■ TASK BRIEF
Look through the data below for the string "donut", and copy every line where it turns up.

SUPPLIED ENTRIES below:

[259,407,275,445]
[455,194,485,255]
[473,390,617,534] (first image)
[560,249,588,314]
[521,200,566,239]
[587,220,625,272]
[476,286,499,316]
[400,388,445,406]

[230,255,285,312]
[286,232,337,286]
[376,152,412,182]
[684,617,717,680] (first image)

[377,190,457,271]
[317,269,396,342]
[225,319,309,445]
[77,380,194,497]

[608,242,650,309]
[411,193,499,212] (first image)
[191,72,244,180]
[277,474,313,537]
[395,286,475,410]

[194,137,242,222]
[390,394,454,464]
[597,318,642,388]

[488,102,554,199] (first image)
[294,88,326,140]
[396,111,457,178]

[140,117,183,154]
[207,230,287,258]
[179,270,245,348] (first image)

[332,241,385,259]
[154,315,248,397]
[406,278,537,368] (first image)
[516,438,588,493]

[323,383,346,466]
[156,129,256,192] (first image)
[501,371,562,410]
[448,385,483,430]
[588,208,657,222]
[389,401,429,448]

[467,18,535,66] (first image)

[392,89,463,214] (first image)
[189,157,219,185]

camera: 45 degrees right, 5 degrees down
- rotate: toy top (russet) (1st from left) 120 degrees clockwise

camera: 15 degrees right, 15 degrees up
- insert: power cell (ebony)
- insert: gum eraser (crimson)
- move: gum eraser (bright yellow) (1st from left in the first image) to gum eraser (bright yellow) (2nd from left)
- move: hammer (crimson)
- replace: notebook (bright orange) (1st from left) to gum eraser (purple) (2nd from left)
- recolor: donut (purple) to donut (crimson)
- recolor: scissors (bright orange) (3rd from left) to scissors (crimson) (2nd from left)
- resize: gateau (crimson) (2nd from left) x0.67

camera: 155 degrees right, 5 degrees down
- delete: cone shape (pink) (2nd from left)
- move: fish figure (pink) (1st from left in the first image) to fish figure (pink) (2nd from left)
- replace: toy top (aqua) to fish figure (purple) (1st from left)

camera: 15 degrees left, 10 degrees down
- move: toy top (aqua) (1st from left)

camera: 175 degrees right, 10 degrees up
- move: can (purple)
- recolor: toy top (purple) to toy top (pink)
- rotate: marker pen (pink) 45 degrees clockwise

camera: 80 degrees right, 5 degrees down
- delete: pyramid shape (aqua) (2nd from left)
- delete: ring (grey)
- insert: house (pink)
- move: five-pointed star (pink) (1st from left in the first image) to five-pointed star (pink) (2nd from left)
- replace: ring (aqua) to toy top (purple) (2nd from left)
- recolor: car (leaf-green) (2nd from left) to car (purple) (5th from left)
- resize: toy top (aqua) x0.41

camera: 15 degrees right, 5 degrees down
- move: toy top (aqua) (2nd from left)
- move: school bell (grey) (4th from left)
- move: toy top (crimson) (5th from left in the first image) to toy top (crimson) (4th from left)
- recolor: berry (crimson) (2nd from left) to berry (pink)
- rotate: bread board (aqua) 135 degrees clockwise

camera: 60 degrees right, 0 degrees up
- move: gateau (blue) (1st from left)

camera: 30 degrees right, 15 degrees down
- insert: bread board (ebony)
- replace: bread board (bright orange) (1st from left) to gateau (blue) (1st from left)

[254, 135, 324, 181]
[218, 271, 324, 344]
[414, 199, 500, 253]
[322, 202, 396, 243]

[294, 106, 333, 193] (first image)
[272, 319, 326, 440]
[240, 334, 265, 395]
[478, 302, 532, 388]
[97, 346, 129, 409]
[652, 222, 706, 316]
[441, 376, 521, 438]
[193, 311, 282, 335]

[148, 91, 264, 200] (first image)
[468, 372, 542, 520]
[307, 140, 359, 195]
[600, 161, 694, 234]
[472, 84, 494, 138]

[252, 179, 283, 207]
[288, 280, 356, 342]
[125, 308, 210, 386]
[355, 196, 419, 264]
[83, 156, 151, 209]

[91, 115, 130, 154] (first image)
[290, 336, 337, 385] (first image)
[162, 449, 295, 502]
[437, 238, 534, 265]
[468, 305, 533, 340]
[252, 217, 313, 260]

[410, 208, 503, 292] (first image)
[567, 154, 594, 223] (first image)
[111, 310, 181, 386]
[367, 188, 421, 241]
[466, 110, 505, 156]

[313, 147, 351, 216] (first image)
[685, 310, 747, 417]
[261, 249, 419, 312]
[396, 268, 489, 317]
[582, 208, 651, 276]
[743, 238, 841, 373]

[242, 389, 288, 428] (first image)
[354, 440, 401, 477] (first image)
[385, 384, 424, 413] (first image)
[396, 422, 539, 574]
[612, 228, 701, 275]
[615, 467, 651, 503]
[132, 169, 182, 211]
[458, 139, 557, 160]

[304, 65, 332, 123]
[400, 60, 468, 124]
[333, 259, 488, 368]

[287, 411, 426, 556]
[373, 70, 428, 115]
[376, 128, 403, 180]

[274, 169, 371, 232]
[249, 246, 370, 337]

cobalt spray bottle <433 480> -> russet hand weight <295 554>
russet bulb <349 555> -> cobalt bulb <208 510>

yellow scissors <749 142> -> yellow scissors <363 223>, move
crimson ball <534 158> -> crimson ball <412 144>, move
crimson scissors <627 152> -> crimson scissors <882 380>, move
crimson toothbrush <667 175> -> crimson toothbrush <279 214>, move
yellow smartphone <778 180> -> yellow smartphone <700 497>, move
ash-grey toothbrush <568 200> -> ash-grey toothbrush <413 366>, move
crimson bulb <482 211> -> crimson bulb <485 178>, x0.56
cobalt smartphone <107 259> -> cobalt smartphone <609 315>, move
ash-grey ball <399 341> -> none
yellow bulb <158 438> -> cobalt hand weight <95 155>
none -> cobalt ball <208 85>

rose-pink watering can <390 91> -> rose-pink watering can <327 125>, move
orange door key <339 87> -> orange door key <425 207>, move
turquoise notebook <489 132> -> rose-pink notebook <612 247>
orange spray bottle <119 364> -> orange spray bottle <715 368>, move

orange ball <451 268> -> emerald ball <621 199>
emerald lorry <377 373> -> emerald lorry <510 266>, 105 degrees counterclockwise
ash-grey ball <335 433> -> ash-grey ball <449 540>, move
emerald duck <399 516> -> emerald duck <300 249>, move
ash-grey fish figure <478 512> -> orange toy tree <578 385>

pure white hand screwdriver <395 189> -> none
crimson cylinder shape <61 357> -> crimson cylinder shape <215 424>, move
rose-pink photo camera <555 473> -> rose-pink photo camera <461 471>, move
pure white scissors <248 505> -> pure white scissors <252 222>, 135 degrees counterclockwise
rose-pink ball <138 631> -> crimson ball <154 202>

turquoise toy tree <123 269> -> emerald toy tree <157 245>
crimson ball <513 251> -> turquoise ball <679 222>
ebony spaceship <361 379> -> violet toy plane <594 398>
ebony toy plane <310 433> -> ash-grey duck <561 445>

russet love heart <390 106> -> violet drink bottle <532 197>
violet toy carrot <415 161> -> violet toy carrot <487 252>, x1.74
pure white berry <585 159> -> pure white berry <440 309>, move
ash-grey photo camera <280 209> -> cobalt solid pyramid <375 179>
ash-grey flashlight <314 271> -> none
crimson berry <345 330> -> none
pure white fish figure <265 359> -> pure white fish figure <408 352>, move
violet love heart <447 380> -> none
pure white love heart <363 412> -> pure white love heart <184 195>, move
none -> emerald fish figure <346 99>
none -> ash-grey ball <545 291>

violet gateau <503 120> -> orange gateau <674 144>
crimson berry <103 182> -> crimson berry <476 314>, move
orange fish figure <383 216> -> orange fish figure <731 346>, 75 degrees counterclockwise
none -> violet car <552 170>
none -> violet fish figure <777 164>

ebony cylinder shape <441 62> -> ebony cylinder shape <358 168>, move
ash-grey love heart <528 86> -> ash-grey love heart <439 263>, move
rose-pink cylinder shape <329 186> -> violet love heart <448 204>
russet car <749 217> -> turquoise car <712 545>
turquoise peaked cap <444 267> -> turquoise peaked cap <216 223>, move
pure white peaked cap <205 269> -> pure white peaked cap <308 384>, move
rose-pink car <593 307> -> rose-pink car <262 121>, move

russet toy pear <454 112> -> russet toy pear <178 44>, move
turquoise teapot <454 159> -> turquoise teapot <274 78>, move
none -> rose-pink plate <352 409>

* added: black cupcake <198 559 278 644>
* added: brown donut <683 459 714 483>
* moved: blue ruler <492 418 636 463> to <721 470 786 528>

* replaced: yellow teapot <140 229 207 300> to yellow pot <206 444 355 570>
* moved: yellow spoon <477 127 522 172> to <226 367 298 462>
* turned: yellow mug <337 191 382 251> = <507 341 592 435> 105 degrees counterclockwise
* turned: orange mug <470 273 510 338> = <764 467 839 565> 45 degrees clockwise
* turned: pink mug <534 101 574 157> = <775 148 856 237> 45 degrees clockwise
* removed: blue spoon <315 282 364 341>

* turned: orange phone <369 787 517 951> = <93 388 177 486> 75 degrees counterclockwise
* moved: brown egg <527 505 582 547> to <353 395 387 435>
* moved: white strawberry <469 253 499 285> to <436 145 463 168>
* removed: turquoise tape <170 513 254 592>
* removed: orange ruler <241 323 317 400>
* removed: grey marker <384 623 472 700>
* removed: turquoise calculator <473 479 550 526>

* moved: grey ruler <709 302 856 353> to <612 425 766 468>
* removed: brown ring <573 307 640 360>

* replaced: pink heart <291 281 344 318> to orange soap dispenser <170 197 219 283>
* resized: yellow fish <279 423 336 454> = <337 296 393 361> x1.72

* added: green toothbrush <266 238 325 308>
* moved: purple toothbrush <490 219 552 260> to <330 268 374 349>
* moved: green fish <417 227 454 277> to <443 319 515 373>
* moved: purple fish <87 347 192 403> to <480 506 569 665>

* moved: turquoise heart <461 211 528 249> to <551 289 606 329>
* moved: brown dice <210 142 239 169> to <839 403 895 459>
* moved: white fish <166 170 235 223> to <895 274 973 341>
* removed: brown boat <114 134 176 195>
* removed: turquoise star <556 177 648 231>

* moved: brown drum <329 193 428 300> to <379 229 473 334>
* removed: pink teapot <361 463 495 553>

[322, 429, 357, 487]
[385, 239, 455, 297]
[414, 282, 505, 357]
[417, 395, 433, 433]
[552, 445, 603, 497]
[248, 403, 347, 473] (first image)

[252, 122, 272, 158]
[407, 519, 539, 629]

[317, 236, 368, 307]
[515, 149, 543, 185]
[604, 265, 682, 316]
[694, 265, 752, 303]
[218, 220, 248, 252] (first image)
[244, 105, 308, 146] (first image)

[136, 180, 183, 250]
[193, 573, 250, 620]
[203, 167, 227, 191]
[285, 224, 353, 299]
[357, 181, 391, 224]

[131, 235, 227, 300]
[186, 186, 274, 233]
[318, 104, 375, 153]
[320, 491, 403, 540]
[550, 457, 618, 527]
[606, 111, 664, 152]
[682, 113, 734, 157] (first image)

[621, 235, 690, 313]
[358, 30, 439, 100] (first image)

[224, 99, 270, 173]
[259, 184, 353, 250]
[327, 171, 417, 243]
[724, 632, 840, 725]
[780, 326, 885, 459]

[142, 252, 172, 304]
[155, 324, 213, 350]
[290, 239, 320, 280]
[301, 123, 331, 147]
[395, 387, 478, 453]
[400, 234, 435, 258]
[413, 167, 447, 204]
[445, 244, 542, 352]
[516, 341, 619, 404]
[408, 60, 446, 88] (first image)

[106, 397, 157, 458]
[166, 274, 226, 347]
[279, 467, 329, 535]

End of SUPPLIED ENTRIES.

■ WRITTEN ANSWER
- recolor: donut (purple) to donut (crimson)
* added: brown donut <683 459 714 483>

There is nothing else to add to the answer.